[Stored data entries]
= = = = =

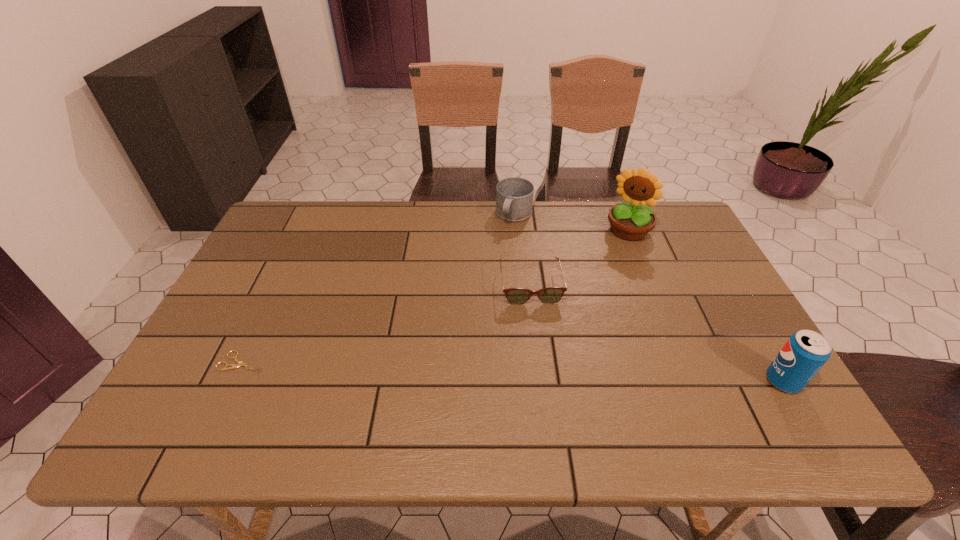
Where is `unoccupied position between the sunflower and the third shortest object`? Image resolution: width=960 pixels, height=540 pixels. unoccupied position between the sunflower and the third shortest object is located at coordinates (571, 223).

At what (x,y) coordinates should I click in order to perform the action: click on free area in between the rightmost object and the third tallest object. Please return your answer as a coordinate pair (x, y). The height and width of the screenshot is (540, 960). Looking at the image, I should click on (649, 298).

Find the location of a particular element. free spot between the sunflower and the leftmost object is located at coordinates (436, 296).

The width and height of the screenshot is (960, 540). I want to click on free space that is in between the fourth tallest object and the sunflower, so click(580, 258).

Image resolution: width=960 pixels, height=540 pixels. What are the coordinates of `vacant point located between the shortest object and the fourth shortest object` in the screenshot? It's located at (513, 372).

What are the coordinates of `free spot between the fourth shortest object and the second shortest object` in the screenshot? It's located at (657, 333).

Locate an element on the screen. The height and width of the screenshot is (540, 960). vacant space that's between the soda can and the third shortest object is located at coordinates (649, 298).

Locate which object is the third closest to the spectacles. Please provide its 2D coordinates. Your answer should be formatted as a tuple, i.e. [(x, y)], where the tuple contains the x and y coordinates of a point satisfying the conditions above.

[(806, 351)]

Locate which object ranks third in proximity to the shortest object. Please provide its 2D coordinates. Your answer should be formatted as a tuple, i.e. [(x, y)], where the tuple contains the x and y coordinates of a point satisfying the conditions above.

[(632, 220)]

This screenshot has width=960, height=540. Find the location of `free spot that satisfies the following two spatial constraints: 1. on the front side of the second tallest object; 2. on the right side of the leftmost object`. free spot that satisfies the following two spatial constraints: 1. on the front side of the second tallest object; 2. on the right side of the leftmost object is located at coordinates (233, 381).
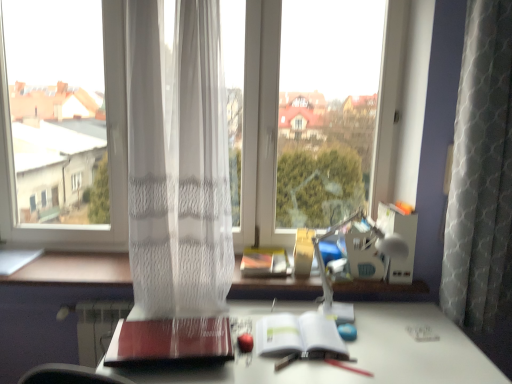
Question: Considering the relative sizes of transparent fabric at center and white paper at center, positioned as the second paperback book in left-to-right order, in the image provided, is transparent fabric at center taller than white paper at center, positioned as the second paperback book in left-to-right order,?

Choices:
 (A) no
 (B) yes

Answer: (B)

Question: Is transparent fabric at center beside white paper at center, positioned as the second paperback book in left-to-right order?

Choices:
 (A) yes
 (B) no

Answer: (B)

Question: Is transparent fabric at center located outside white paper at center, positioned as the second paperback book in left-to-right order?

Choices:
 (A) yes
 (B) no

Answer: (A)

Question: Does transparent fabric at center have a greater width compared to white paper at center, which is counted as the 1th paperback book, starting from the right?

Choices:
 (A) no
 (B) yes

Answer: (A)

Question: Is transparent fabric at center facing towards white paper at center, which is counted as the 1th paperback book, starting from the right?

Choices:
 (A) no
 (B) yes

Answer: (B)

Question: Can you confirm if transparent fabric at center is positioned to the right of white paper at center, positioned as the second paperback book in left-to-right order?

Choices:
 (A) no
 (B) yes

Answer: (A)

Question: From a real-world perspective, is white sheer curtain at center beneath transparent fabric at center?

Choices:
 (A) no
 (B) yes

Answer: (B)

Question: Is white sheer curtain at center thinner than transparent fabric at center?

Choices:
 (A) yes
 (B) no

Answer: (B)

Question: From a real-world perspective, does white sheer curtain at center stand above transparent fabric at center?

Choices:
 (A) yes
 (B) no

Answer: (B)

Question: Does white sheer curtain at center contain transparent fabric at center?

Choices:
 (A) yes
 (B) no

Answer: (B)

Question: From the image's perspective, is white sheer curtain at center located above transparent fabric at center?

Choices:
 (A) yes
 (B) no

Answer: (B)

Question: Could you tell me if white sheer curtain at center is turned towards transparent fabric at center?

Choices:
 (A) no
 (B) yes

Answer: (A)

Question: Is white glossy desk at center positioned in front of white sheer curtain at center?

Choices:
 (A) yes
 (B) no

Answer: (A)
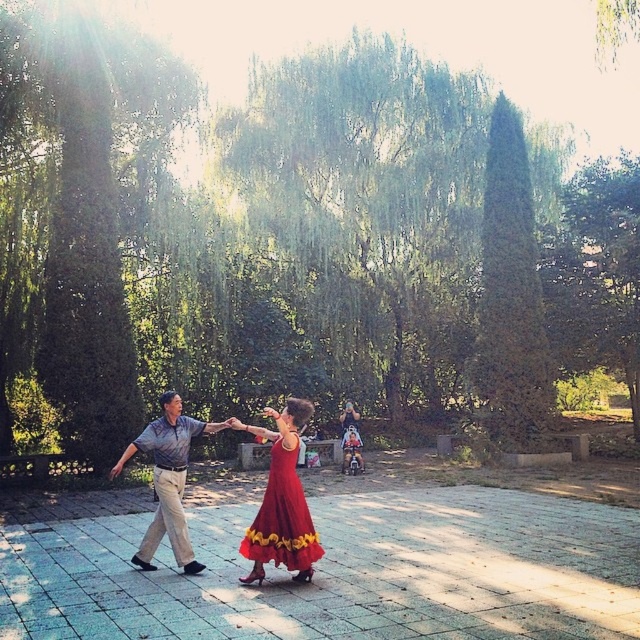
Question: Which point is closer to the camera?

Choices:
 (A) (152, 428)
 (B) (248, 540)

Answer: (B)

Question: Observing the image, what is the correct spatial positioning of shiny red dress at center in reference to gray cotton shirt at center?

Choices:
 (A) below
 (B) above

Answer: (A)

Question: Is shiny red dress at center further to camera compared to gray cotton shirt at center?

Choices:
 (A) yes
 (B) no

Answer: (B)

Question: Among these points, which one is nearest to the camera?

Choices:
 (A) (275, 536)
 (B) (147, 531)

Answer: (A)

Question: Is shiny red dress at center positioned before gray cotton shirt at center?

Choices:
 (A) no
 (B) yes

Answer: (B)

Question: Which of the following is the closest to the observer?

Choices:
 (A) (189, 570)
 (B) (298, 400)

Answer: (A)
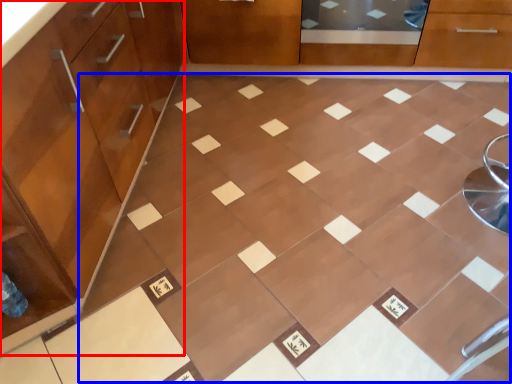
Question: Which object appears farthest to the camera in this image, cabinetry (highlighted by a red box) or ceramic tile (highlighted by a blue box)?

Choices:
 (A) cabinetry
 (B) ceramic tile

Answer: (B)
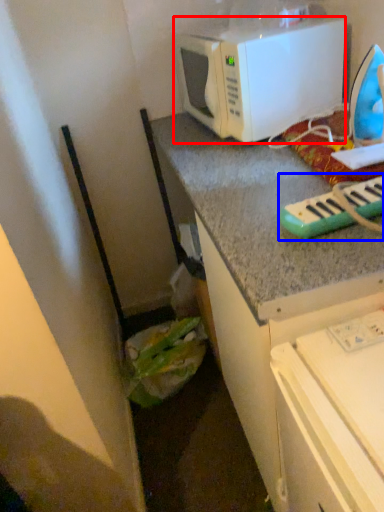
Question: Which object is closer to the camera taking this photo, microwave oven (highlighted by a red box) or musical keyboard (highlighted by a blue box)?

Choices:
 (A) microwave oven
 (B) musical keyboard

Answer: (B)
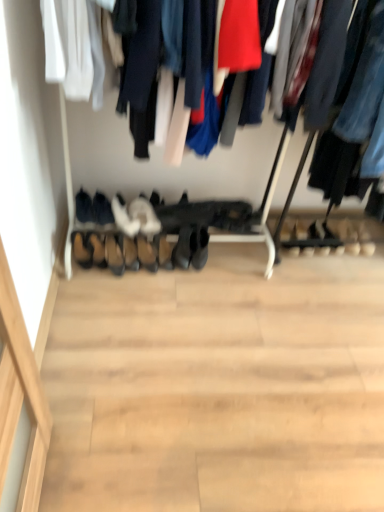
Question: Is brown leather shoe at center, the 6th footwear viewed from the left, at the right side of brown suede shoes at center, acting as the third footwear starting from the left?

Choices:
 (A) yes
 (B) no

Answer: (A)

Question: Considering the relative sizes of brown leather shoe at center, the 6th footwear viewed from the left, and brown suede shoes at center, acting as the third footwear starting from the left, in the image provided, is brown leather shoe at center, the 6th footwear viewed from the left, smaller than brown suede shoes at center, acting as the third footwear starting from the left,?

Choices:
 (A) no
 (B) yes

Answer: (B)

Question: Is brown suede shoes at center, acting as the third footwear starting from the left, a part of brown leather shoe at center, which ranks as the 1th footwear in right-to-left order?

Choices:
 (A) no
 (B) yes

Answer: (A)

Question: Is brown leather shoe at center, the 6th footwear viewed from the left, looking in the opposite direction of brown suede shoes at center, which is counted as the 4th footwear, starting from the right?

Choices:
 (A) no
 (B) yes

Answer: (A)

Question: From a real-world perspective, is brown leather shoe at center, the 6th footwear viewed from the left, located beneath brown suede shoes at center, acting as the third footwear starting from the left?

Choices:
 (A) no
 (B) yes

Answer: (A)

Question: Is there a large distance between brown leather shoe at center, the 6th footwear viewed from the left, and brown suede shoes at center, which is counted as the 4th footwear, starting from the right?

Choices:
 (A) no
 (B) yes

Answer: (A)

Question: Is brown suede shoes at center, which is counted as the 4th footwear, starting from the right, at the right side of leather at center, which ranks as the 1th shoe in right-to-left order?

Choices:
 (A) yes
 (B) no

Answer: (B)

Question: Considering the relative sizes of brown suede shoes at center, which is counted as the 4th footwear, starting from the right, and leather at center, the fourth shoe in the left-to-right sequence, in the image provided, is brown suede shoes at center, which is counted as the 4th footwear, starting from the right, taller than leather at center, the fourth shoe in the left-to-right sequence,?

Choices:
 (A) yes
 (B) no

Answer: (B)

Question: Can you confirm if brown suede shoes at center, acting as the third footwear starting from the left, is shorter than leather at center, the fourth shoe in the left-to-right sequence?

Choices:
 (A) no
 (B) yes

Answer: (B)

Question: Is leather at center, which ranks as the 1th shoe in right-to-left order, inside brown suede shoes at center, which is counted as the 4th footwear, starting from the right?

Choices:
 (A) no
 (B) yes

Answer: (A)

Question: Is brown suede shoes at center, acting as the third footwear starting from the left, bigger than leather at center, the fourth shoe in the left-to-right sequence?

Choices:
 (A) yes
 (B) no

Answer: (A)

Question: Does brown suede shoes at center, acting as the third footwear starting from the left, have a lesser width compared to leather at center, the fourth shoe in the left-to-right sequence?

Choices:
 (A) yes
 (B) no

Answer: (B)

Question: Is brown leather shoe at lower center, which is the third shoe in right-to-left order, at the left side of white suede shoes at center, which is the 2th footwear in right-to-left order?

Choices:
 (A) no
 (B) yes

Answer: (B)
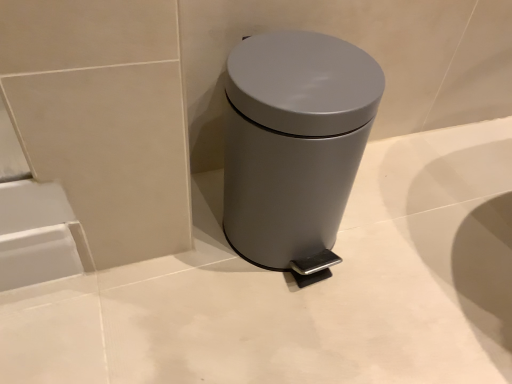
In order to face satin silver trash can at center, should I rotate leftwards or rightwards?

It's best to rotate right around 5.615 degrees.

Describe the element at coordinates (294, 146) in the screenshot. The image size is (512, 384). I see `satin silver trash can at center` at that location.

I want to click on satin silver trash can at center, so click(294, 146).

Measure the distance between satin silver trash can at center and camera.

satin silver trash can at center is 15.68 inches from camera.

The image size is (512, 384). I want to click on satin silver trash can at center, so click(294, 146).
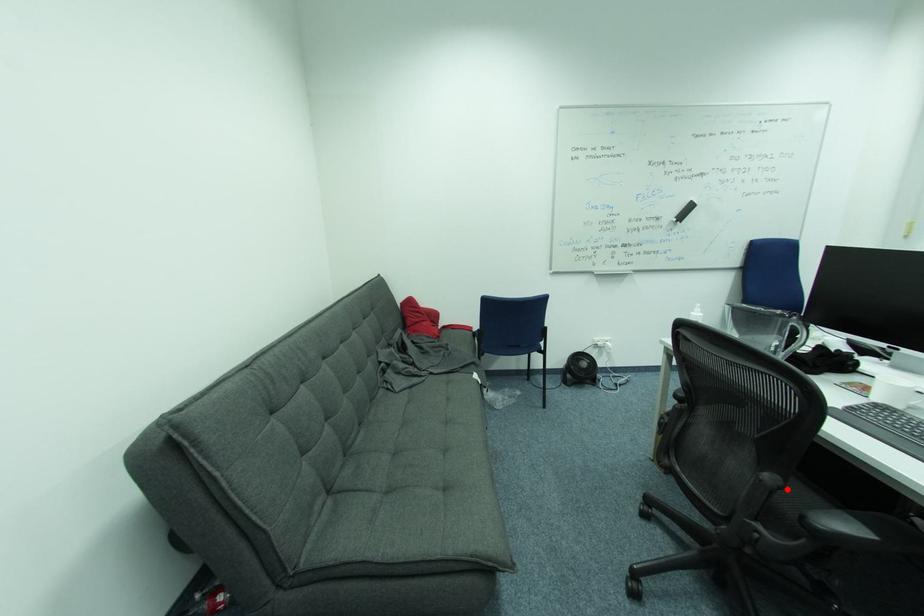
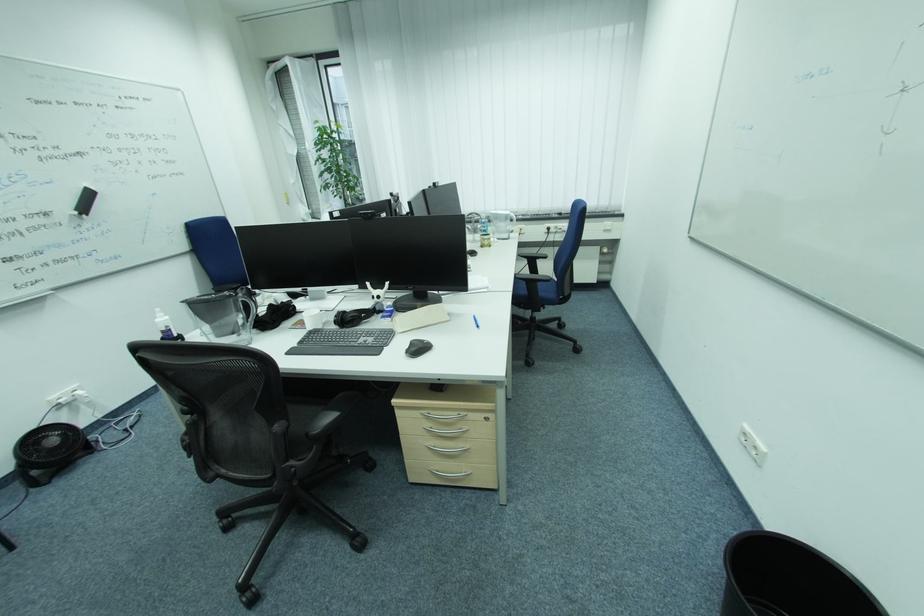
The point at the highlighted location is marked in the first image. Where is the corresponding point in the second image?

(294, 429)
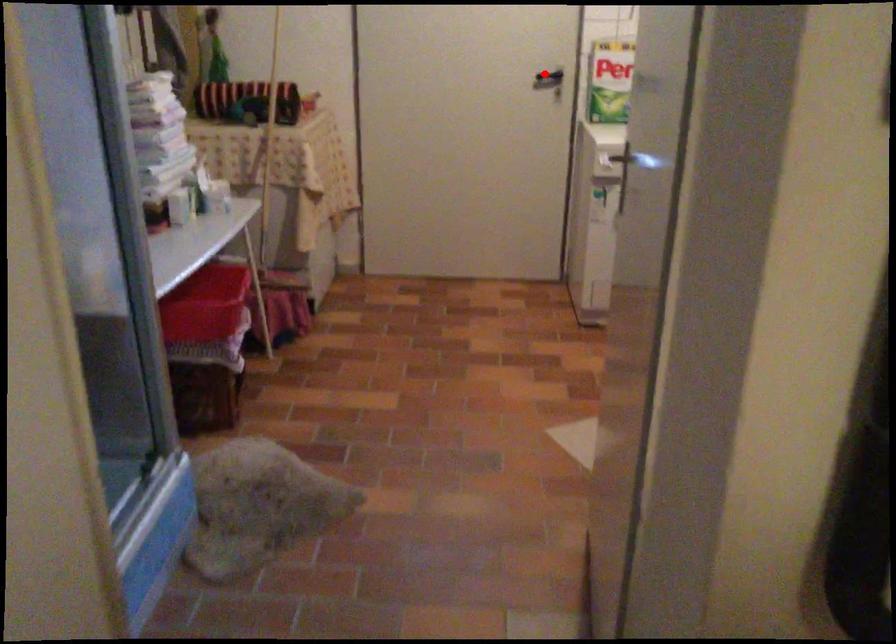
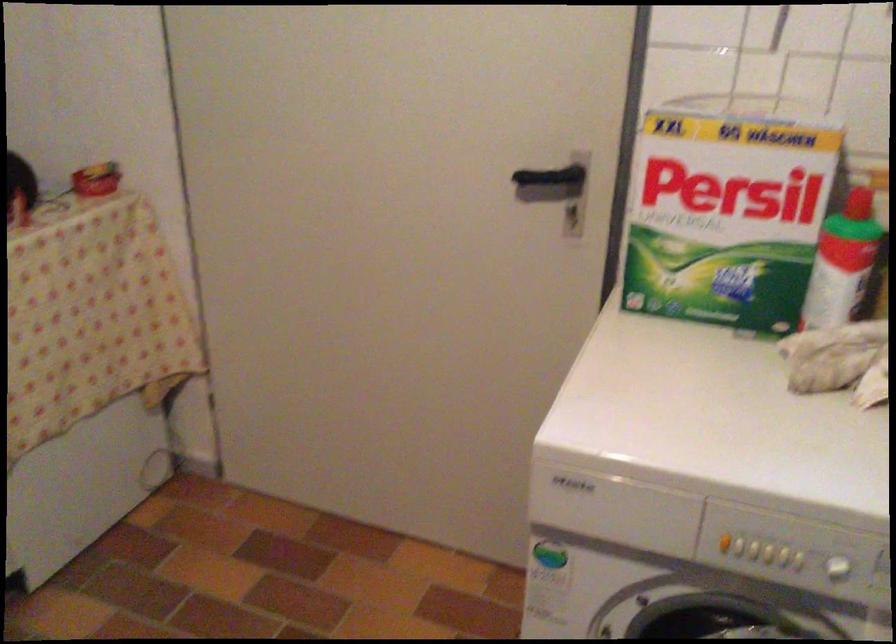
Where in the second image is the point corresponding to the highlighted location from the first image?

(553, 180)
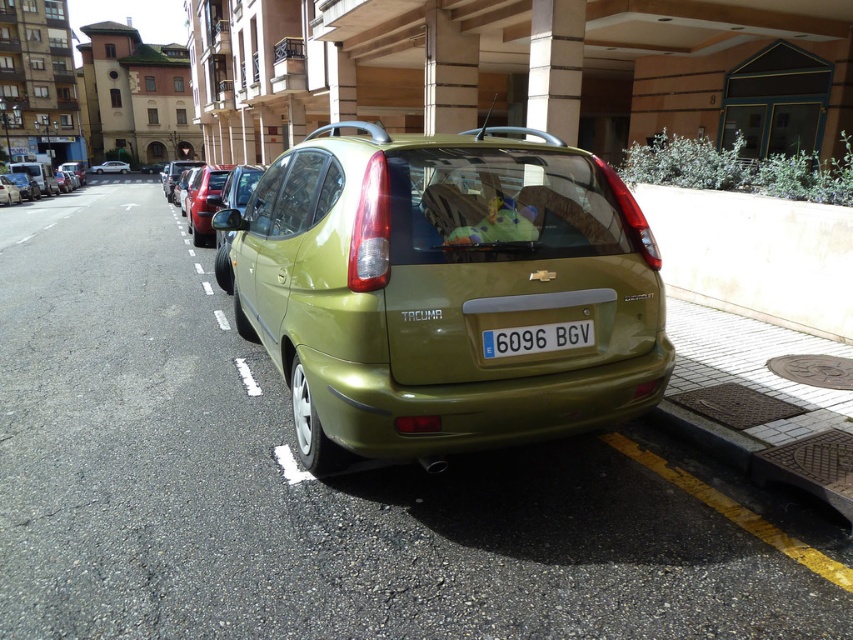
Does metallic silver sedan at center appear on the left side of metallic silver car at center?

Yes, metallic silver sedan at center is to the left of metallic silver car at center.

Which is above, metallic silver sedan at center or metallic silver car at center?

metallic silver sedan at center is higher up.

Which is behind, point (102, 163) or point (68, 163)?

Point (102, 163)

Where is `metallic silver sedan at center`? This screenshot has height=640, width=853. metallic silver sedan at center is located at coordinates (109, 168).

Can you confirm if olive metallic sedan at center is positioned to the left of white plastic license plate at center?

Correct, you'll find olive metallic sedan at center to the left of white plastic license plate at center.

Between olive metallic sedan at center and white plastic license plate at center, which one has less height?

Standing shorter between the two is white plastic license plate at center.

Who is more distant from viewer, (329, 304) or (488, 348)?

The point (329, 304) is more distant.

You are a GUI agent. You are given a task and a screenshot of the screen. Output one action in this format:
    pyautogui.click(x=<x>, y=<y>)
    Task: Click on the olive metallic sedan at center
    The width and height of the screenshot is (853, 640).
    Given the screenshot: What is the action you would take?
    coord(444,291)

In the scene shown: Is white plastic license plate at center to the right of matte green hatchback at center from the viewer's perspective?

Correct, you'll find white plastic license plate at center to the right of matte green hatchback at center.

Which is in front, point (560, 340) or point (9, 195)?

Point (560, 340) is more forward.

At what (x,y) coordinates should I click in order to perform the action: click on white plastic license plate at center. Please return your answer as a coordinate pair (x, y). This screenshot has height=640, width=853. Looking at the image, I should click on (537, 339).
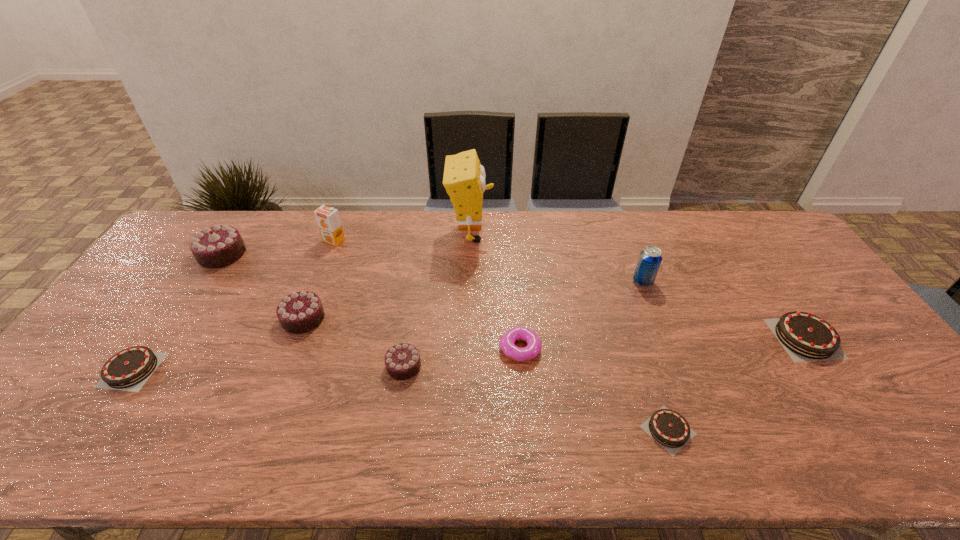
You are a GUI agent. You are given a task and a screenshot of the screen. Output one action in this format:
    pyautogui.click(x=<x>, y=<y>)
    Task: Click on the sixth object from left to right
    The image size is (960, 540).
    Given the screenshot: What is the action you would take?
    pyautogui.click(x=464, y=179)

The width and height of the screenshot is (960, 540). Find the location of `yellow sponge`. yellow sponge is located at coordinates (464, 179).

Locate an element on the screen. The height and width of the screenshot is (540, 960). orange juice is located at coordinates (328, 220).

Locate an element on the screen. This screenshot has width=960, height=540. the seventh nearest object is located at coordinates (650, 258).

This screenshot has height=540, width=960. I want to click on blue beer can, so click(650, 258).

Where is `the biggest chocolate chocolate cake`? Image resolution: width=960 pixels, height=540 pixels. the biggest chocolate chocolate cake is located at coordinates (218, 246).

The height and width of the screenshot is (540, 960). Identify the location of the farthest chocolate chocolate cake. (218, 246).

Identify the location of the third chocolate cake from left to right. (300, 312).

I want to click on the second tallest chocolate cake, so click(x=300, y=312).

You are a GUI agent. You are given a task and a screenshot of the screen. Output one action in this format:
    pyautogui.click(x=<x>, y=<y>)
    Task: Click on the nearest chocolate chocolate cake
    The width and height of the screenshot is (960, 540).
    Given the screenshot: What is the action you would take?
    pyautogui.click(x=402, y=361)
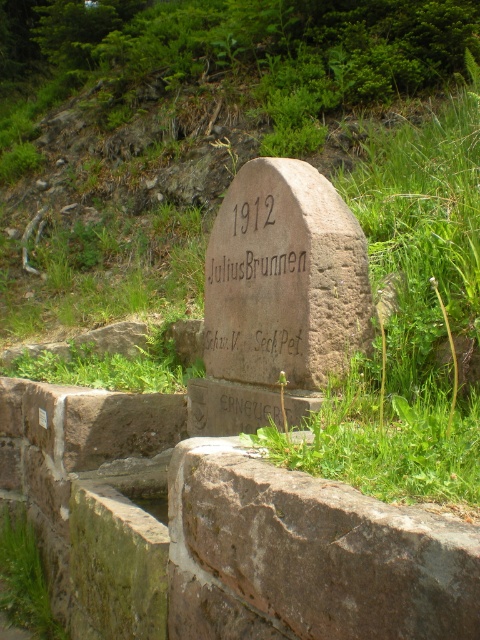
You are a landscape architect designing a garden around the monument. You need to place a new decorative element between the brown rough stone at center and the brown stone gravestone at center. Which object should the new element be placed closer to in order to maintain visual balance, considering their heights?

= = = = =

#### [YOUR ASSIGNMENT]
Copy out, word for word, the part of the items that opens with the line containing "Find the location of a" and closes with the line containing "coordinates (649, 298).", including both of those lines.

#### [EXERCISE RESPONSE]
Find the location of a particular element. free spot between the sunflower and the leftmost object is located at coordinates (436, 296).

The width and height of the screenshot is (960, 540). I want to click on free space that is in between the fourth tallest object and the sunflower, so click(580, 258).

Image resolution: width=960 pixels, height=540 pixels. What are the coordinates of `vacant point located between the shortest object and the fourth shortest object` in the screenshot? It's located at (513, 372).

What are the coordinates of `free spot between the fourth shortest object and the second shortest object` in the screenshot? It's located at (657, 333).

Locate an element on the screen. The height and width of the screenshot is (540, 960). vacant space that's between the soda can and the third shortest object is located at coordinates (649, 298).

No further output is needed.